**WHAT TO WORK ON:** Scan the records for the string "VREF" and state how many lines contain it, using the number alone.

(Dataset records)
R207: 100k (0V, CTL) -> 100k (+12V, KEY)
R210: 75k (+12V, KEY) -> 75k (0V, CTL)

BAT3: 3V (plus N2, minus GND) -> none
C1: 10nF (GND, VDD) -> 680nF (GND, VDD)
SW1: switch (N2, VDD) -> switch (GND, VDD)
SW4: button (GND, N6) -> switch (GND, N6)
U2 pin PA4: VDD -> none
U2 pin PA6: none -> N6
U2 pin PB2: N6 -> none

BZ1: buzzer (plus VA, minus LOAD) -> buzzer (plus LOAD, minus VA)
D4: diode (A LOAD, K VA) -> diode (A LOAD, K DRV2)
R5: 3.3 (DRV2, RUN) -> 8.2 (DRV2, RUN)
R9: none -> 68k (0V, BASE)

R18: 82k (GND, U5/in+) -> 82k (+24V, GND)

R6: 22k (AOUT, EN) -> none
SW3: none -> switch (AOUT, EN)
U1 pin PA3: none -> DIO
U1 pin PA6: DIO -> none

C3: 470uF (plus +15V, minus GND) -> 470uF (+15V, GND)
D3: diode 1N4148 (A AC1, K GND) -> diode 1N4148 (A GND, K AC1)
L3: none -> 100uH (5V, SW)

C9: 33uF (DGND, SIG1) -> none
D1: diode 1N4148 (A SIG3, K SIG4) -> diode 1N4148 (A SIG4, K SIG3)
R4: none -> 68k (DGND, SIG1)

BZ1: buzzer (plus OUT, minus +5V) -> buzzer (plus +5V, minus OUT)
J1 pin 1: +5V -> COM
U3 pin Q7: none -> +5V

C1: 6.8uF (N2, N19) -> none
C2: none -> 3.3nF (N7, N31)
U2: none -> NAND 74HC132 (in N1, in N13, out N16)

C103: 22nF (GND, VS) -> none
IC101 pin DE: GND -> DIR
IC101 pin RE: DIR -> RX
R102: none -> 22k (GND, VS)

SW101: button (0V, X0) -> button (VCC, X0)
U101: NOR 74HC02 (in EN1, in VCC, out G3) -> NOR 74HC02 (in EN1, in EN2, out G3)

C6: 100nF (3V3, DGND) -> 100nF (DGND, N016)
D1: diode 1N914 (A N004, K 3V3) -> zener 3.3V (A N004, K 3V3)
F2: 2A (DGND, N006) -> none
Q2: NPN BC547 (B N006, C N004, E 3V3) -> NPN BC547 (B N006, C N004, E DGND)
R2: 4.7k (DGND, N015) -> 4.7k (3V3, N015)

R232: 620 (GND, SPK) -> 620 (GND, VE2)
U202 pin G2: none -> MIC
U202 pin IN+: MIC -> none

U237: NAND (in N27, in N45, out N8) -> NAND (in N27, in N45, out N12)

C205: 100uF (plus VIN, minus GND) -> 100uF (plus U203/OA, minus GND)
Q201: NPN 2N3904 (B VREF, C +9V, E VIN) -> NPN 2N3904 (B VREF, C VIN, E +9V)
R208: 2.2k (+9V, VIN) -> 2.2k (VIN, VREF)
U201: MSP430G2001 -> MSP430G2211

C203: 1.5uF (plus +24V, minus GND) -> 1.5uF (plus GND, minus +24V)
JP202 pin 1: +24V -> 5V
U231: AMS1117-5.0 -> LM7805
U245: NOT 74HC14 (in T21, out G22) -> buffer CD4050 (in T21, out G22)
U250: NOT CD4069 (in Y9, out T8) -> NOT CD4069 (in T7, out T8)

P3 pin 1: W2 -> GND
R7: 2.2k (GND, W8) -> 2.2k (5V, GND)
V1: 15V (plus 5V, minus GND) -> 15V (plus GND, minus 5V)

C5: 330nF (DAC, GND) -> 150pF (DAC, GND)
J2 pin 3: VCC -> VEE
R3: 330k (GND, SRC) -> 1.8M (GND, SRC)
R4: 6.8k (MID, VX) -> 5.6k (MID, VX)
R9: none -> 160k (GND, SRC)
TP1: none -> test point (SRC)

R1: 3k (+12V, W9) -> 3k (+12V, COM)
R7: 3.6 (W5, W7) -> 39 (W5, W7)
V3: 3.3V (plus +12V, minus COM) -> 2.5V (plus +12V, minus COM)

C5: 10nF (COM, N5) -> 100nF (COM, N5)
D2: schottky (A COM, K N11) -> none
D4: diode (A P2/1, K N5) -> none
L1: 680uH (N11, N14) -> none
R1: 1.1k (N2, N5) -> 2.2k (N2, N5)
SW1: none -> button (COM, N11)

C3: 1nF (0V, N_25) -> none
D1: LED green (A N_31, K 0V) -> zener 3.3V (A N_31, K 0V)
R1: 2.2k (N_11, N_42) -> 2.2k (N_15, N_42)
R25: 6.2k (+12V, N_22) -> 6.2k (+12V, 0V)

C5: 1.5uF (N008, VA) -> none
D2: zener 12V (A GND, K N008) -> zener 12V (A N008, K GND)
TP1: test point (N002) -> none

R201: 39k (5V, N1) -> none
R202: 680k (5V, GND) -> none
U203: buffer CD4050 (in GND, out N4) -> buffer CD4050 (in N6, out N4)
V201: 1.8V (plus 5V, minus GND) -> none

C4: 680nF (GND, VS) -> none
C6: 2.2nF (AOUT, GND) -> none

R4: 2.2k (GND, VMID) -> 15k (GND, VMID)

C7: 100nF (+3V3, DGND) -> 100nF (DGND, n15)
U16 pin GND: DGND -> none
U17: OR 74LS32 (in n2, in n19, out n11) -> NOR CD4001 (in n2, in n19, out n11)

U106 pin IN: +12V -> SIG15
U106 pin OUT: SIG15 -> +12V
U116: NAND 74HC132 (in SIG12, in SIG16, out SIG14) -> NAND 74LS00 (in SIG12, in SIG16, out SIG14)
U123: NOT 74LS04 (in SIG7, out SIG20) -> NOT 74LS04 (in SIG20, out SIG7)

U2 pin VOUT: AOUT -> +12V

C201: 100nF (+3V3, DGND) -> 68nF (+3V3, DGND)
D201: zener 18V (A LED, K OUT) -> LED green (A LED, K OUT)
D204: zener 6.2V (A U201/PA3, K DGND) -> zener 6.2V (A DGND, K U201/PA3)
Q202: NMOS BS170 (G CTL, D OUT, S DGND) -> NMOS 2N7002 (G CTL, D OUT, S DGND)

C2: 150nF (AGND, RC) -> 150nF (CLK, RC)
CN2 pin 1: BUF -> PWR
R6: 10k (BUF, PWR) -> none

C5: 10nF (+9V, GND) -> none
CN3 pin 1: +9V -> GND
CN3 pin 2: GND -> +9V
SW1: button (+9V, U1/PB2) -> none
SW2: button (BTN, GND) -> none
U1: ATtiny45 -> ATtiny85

**SOLUTION TO THE PROBLEM:** 2